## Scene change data
-=-=-=-=-
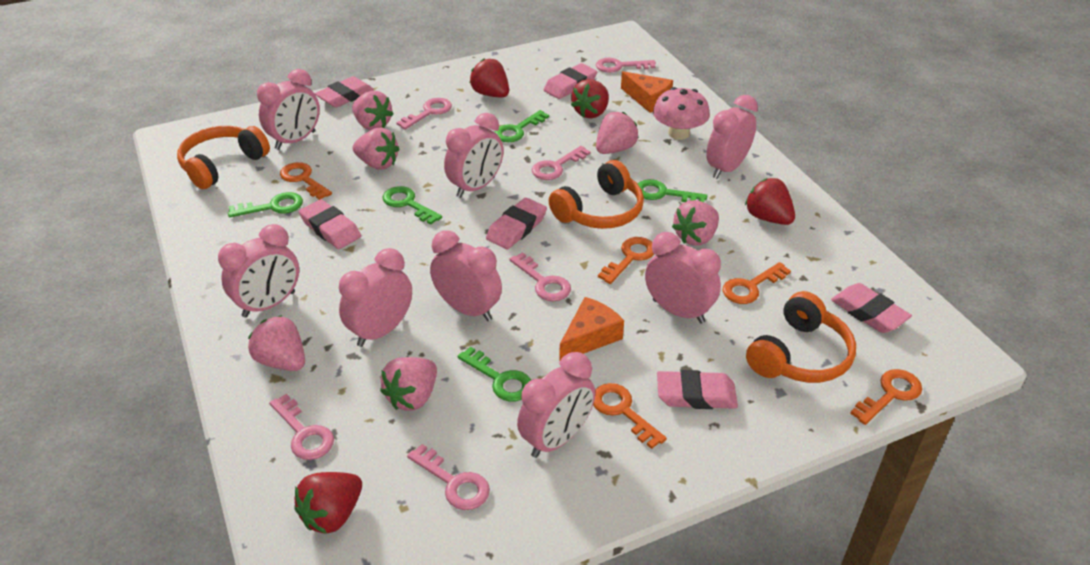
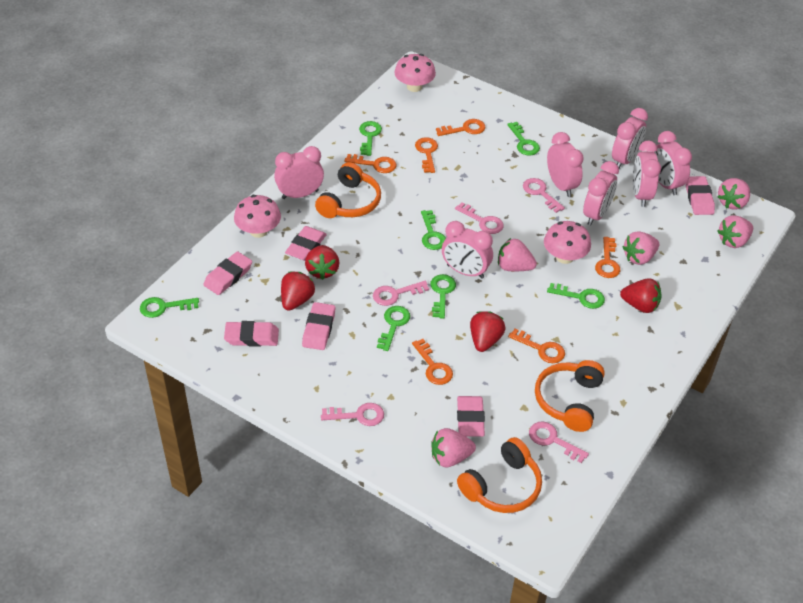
green key: 5 -> 7
orange cheese: 2 -> 0
orange key: 5 -> 6
pink clock: 8 -> 7
pink key: 6 -> 5
pink mushroom: 1 -> 3
pink strawberry: 6 -> 5

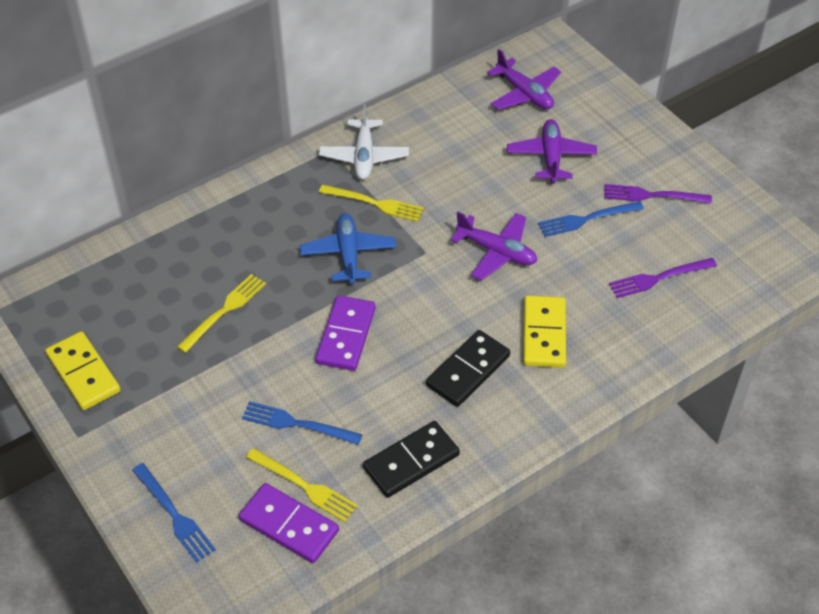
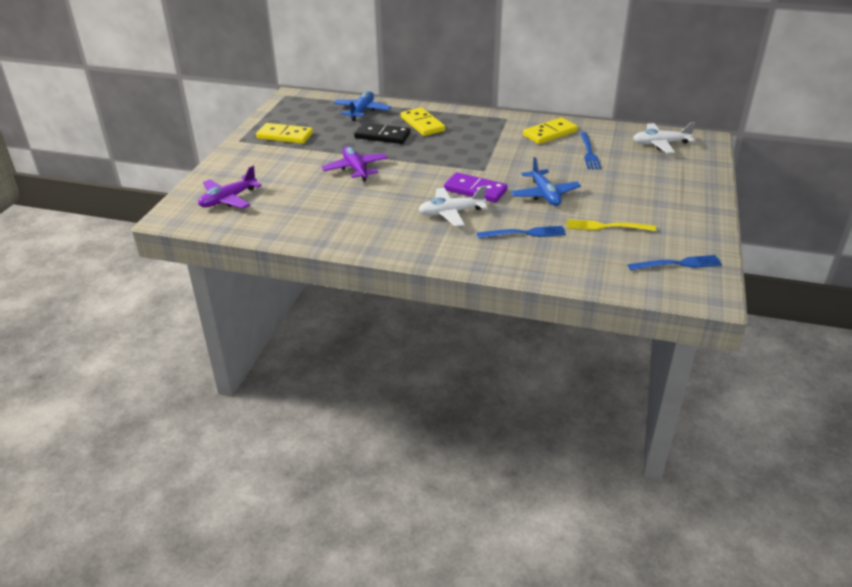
black domino: 2 -> 1
blue plane: 1 -> 2
purple domino: 2 -> 1
purple fork: 2 -> 0
purple plane: 3 -> 2
white plane: 1 -> 2
yellow domino: 2 -> 3
yellow fork: 3 -> 1

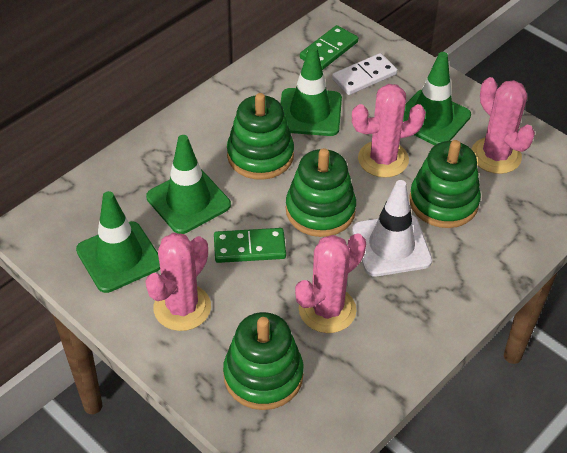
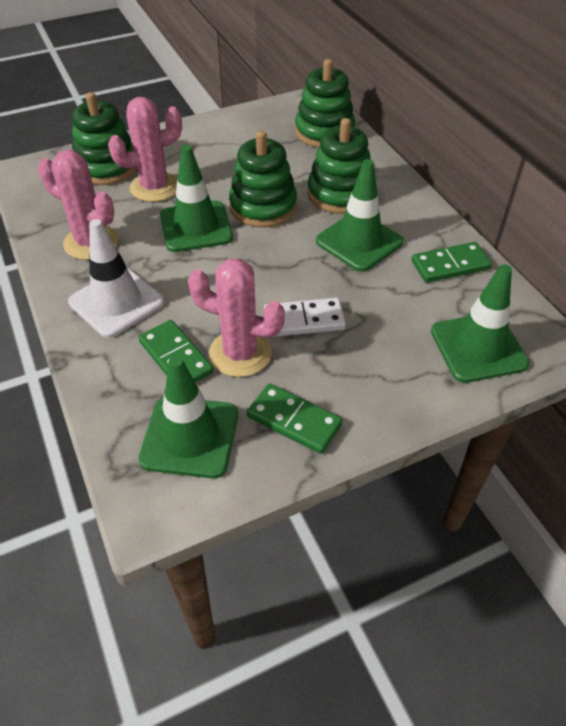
green domino: 2 -> 3
pink cactus: 4 -> 3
-=-=-=-=-
## DIRECTIONS FOR THIS TASK
What is needed is an exact copy of only the lines from the line containing "purple plane: 3 -> 2" through the last line of the entries, inclusive, without the pictures.

## RESPONSE AREA
purple plane: 3 -> 2
white plane: 1 -> 2
yellow domino: 2 -> 3
yellow fork: 3 -> 1

green domino: 2 -> 3
pink cactus: 4 -> 3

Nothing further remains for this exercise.